• Task requirements: Of the lines in the data below, write out exactly those from the one holding "RFID3 pin IRQ: B6 -> A9" through the one holding "TEMP pin OUT: B0 -> A6", both included.

• Exercise data:

- - -

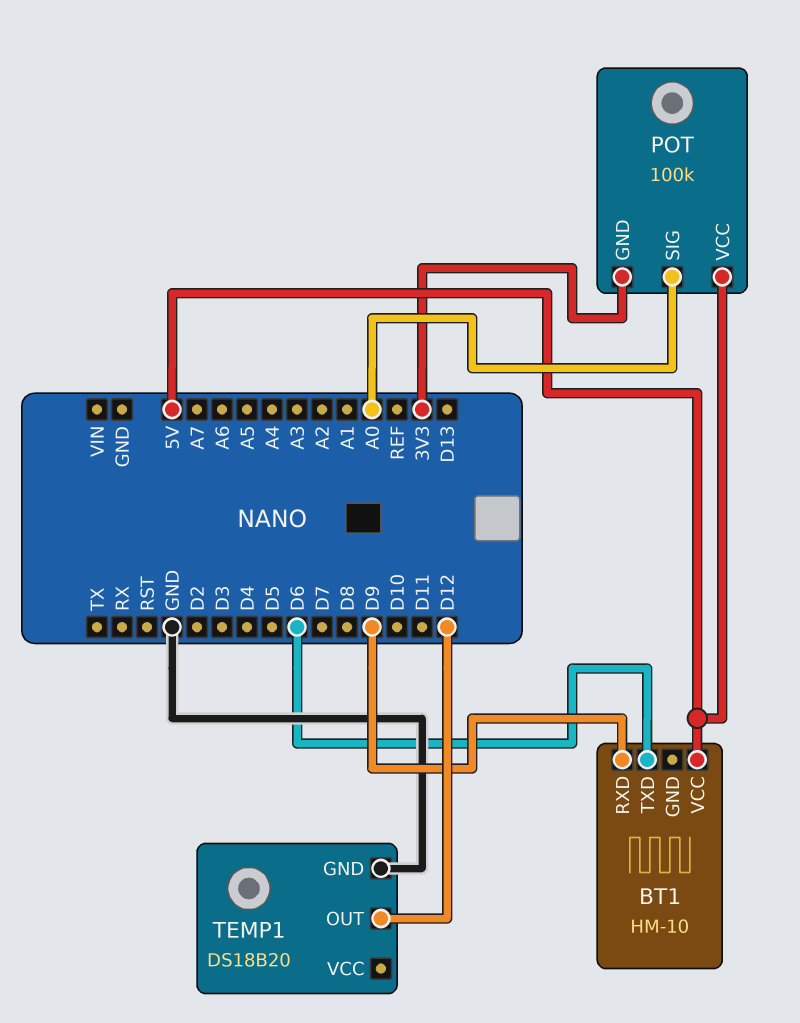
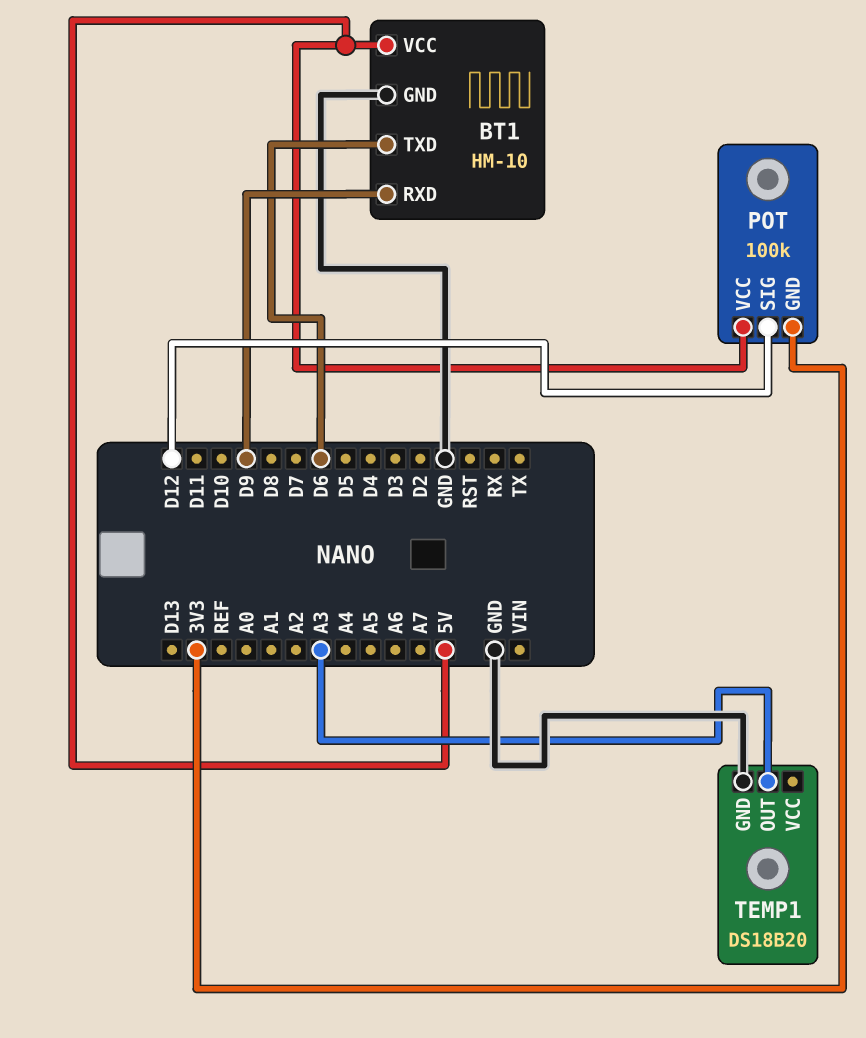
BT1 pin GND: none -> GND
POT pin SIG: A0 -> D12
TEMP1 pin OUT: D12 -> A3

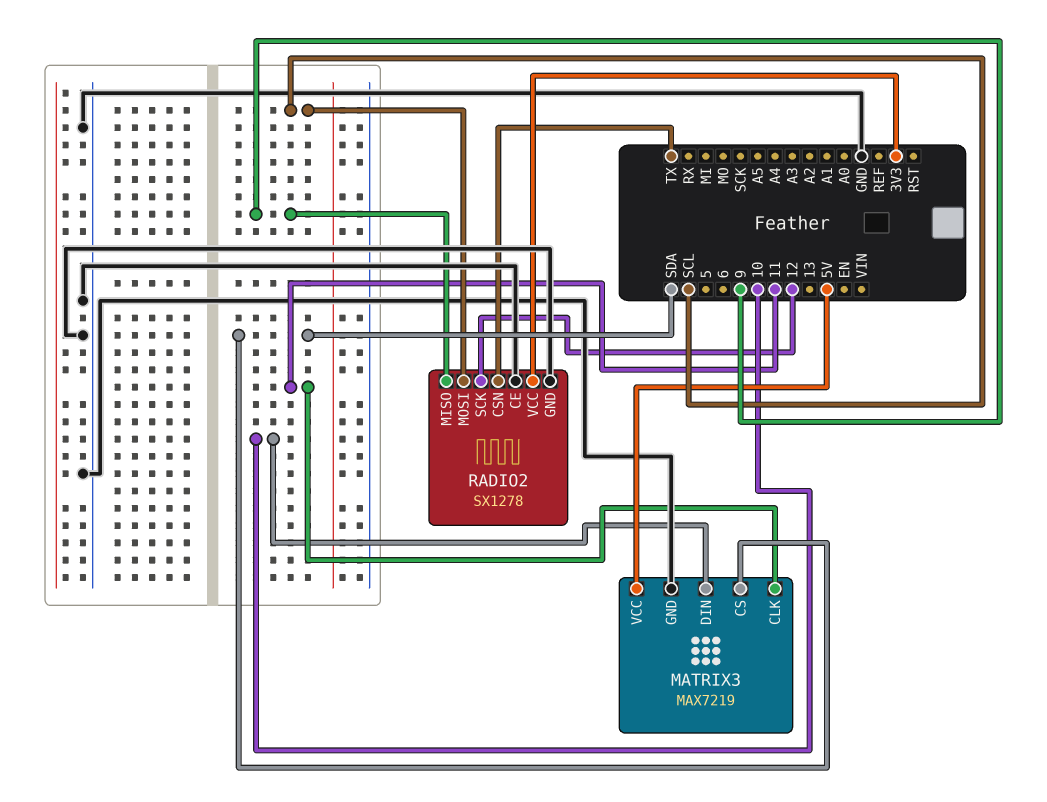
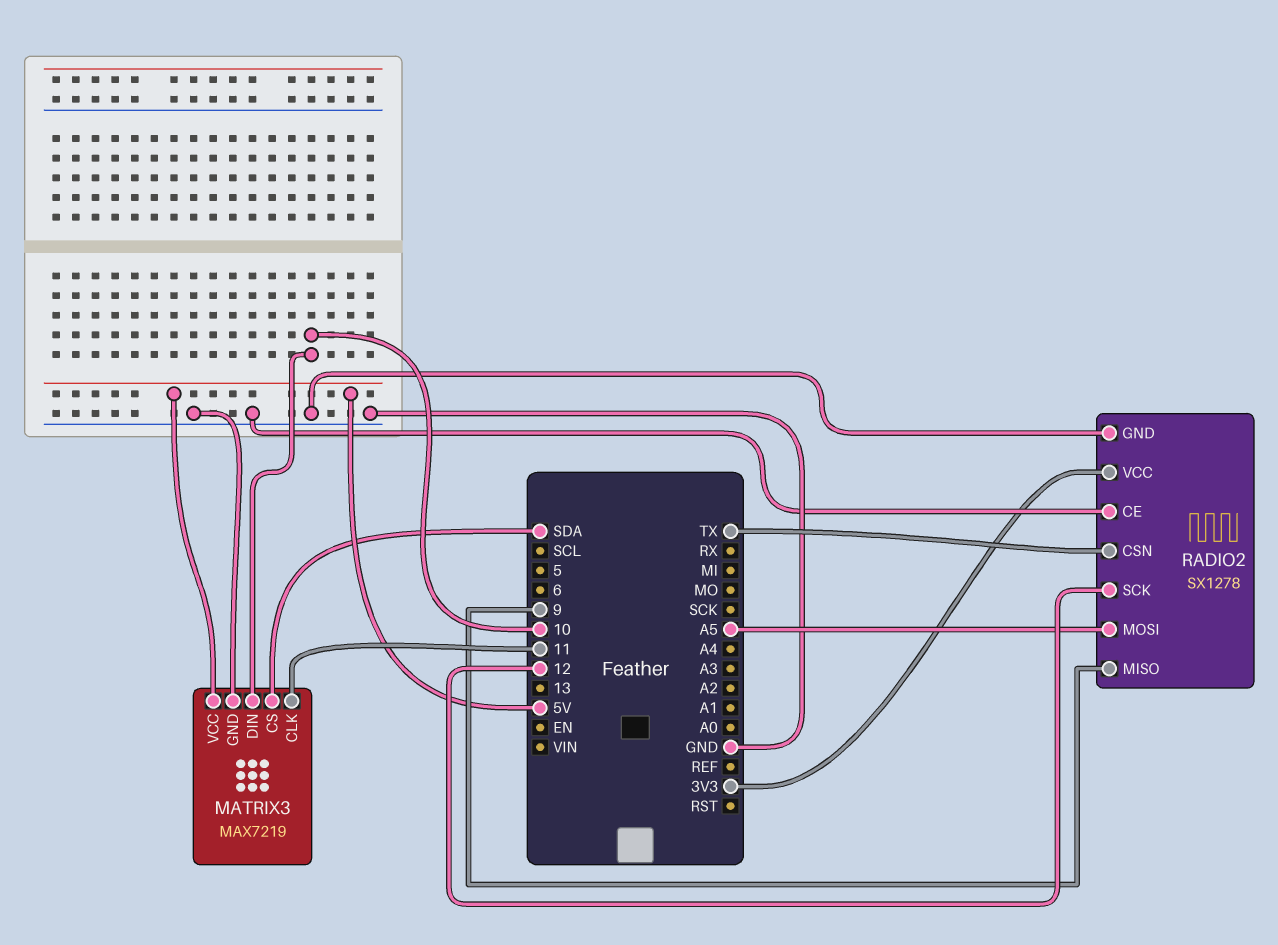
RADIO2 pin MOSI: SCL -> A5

- - -

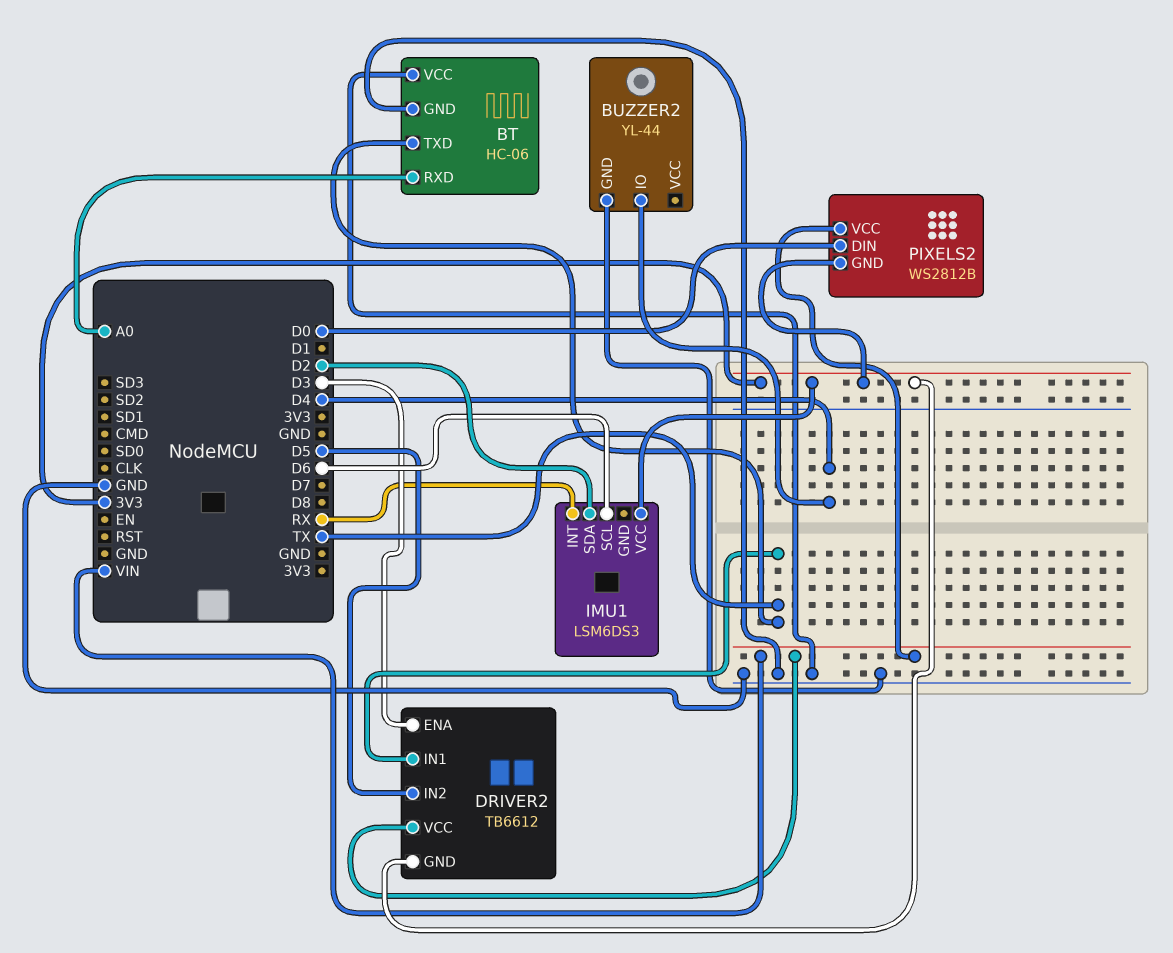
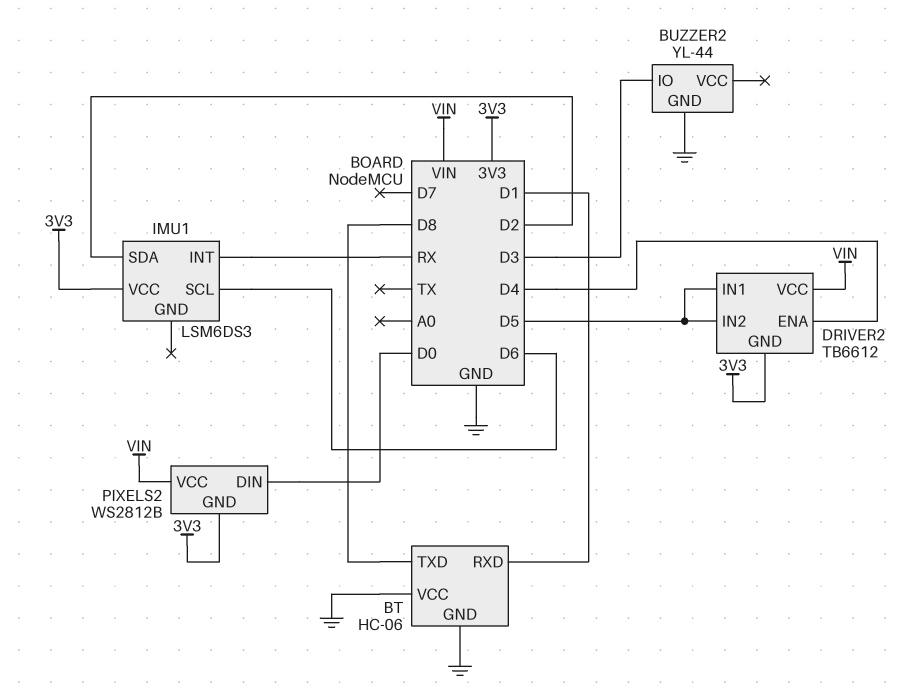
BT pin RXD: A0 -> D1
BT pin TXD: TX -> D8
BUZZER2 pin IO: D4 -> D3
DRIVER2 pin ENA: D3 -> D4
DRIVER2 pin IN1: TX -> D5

- - -

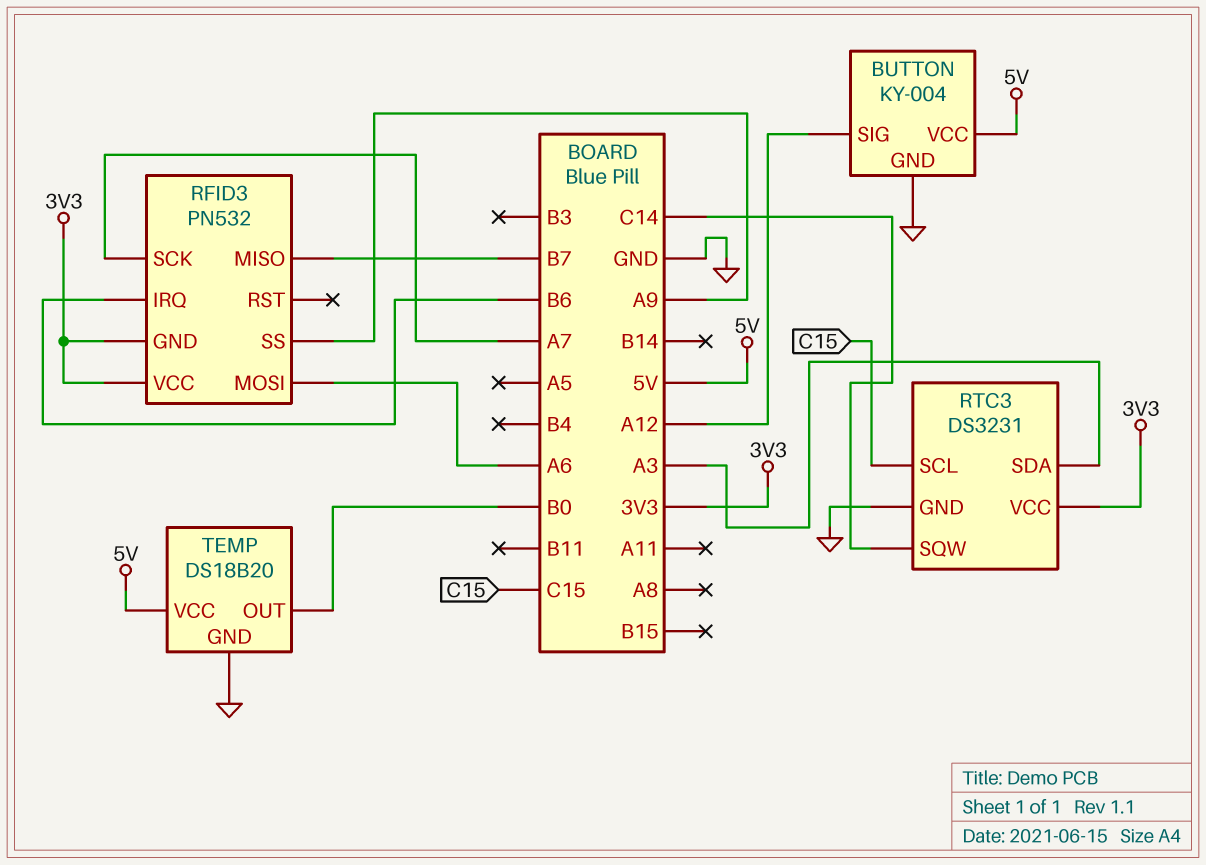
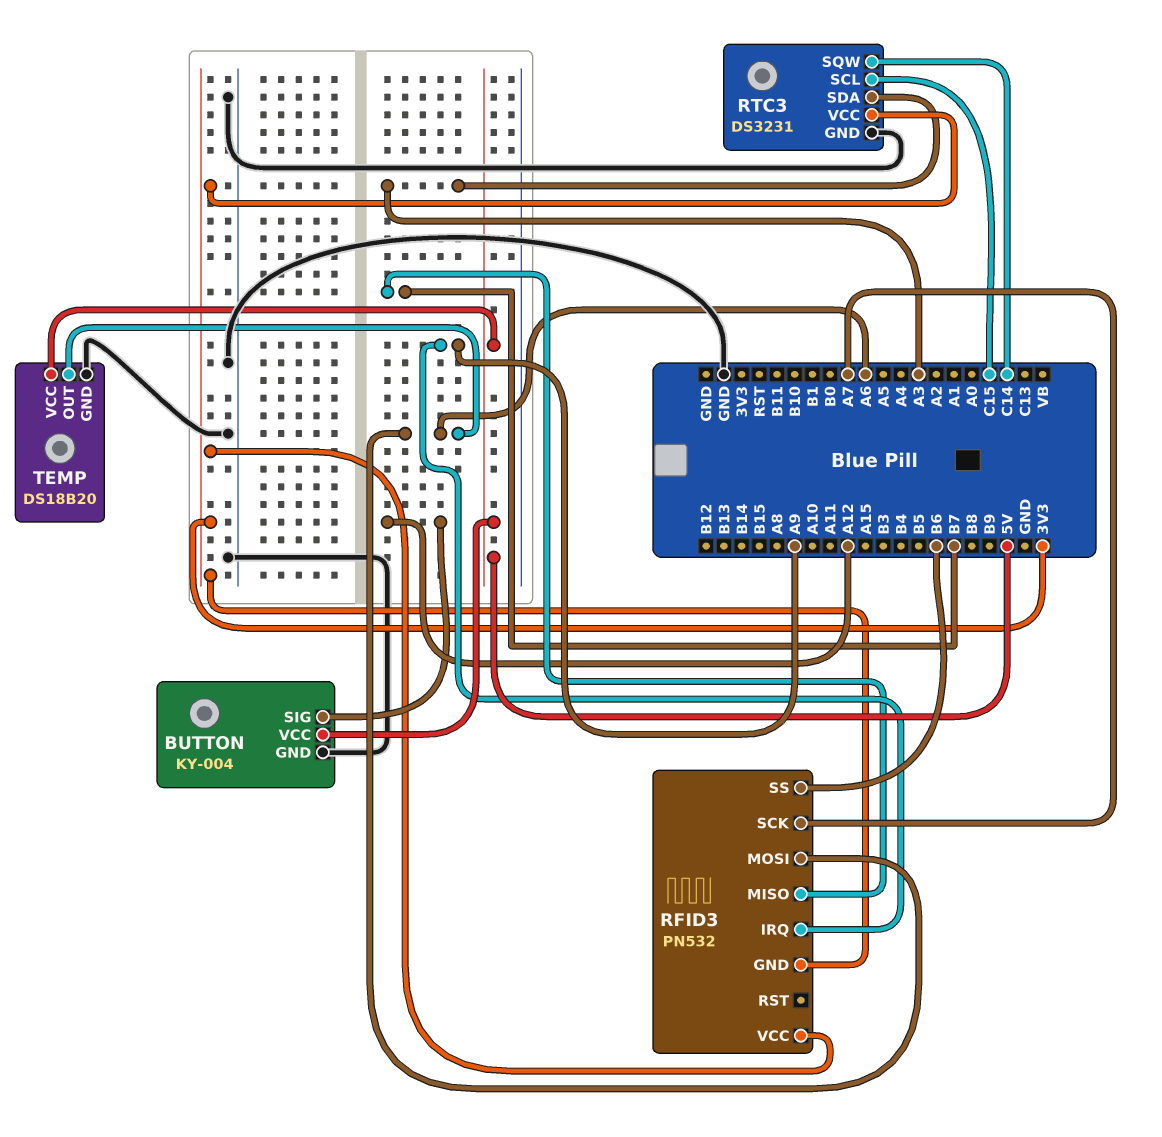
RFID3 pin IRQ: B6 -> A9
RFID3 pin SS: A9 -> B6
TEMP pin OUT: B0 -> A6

- - -

• Completed exercise:
RFID3 pin IRQ: B6 -> A9
RFID3 pin SS: A9 -> B6
TEMP pin OUT: B0 -> A6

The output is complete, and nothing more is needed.